■ Task to complete: Copy the entries below exactly; any picture among them should be left out.

■ Available records:
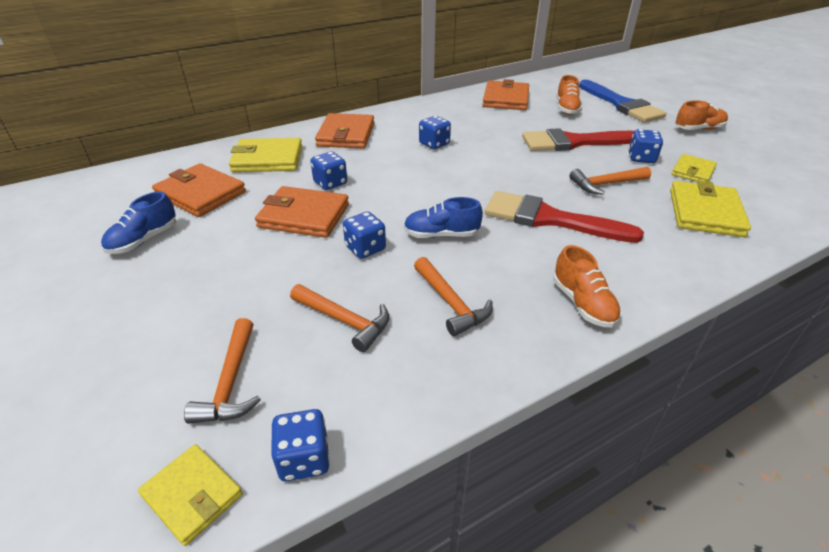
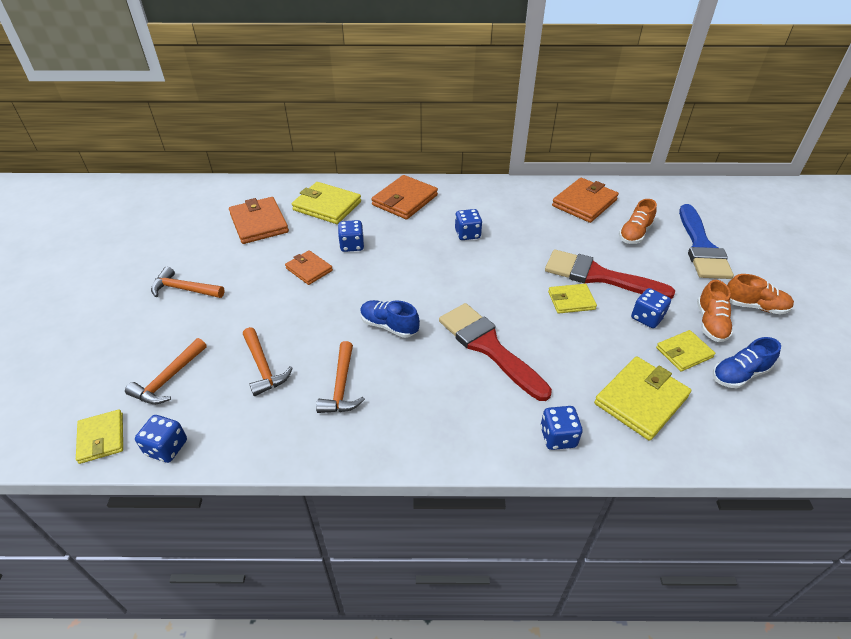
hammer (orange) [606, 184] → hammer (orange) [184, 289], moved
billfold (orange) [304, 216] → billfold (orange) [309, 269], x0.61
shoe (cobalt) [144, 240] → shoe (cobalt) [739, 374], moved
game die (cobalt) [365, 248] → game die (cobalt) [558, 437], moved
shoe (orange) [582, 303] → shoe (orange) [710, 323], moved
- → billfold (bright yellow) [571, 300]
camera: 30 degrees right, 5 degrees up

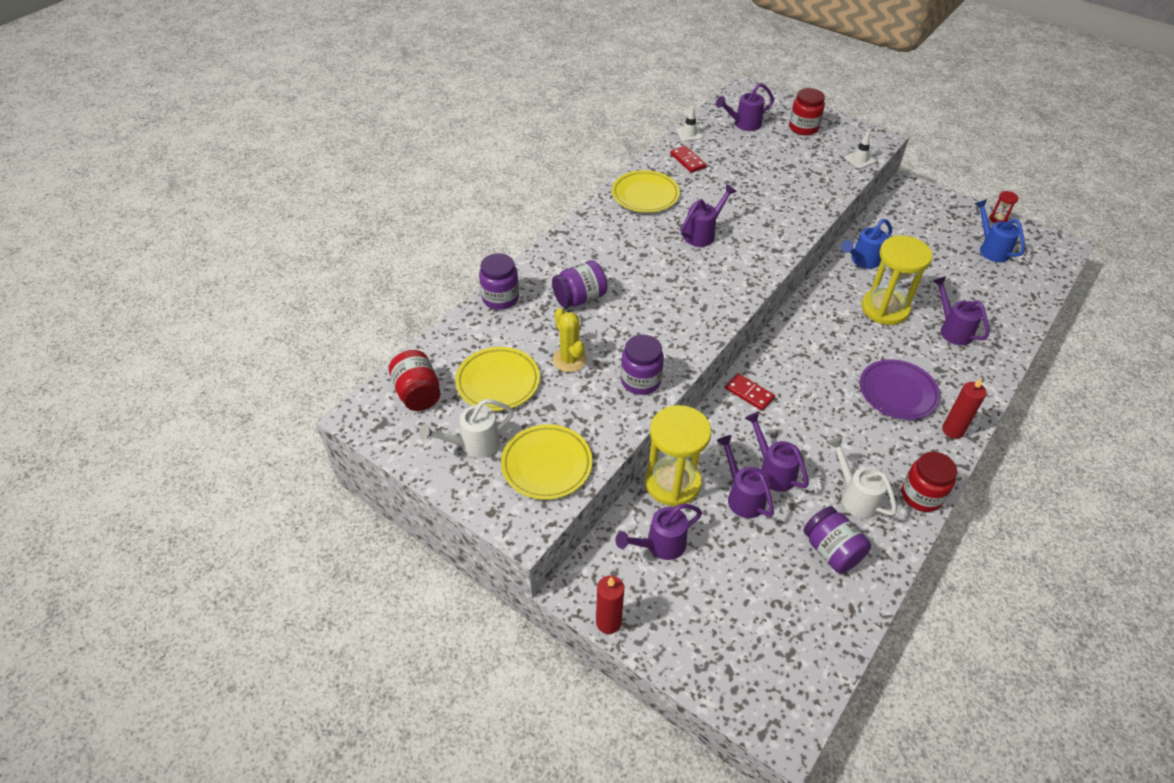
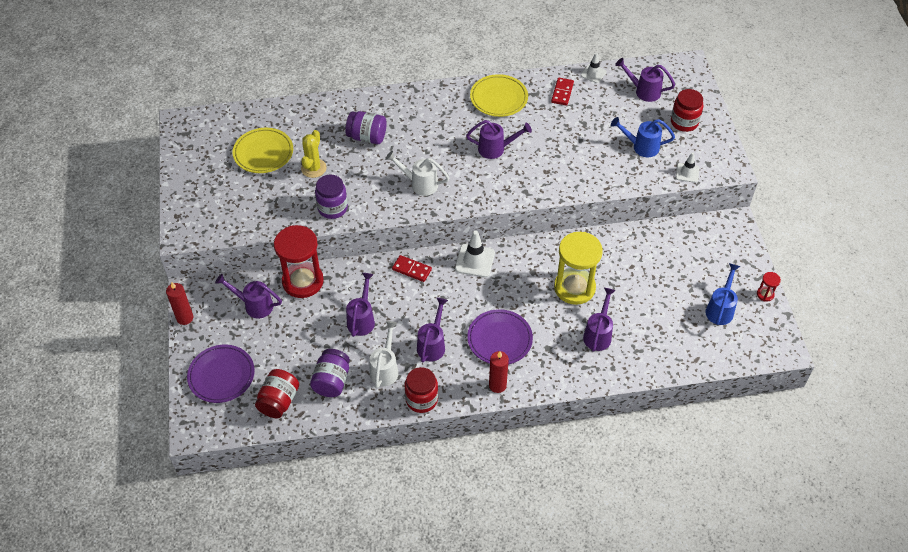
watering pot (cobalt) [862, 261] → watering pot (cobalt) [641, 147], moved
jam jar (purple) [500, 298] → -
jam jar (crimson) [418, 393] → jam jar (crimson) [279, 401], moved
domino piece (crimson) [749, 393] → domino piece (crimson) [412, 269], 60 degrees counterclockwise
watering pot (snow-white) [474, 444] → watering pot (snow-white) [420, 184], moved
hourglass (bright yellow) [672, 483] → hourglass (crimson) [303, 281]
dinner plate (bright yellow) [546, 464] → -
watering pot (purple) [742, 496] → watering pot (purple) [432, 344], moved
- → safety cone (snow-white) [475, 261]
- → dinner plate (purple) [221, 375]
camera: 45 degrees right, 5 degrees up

■ Answer to this exercise:
hammer (orange) [606, 184] → hammer (orange) [184, 289], moved
billfold (orange) [304, 216] → billfold (orange) [309, 269], x0.61
shoe (cobalt) [144, 240] → shoe (cobalt) [739, 374], moved
game die (cobalt) [365, 248] → game die (cobalt) [558, 437], moved
shoe (orange) [582, 303] → shoe (orange) [710, 323], moved
- → billfold (bright yellow) [571, 300]
camera: 30 degrees right, 5 degrees up

watering pot (cobalt) [862, 261] → watering pot (cobalt) [641, 147], moved
jam jar (purple) [500, 298] → -
jam jar (crimson) [418, 393] → jam jar (crimson) [279, 401], moved
domino piece (crimson) [749, 393] → domino piece (crimson) [412, 269], 60 degrees counterclockwise
watering pot (snow-white) [474, 444] → watering pot (snow-white) [420, 184], moved
hourglass (bright yellow) [672, 483] → hourglass (crimson) [303, 281]
dinner plate (bright yellow) [546, 464] → -
watering pot (purple) [742, 496] → watering pot (purple) [432, 344], moved
- → safety cone (snow-white) [475, 261]
- → dinner plate (purple) [221, 375]
camera: 45 degrees right, 5 degrees up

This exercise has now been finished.